*EXERCISE BRIEF*
Check the listing below line by line and report how many lines hold "brown", with no other words.
***** RAW DATA
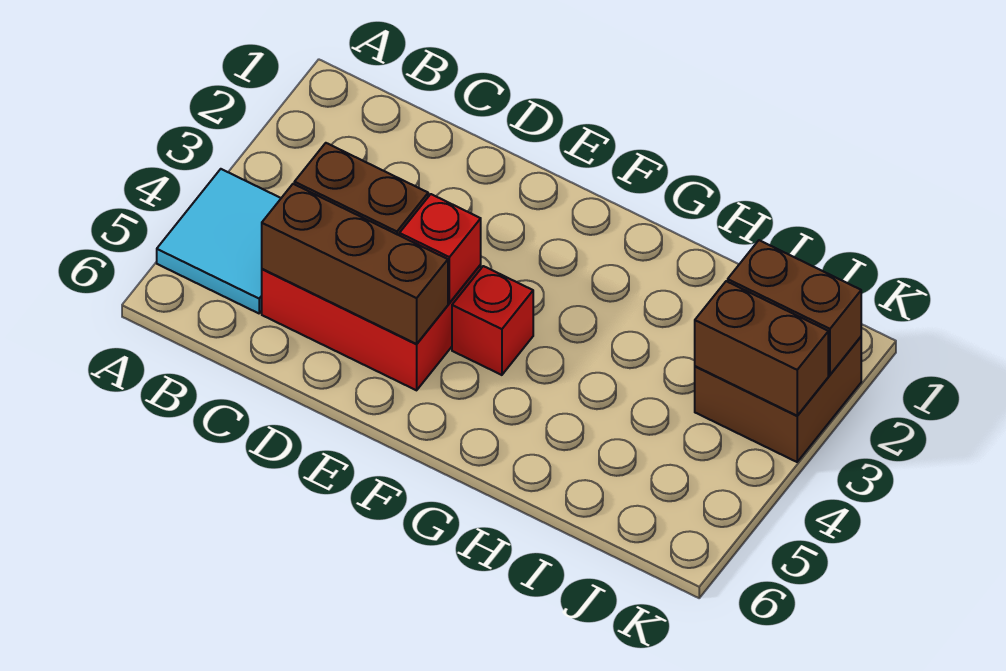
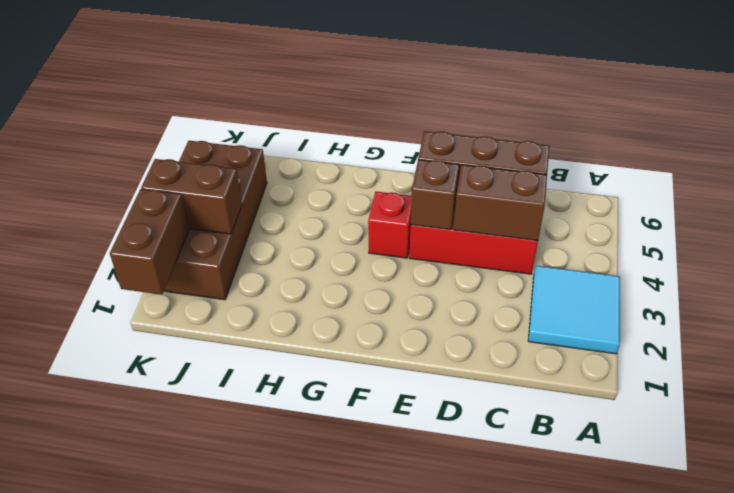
cyan tile A4:B5 level 1 -> cyan tile A2:B3 level 1
red brick E4 level 2 -> brown brick E4 level 2
brown brick J2:K3 level 1 -> brown brick J2:K5 level 1
brown brick J2:K2 level 2 -> brown brick K1:K2 level 2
**********
*WRITTEN SOLUTION*
3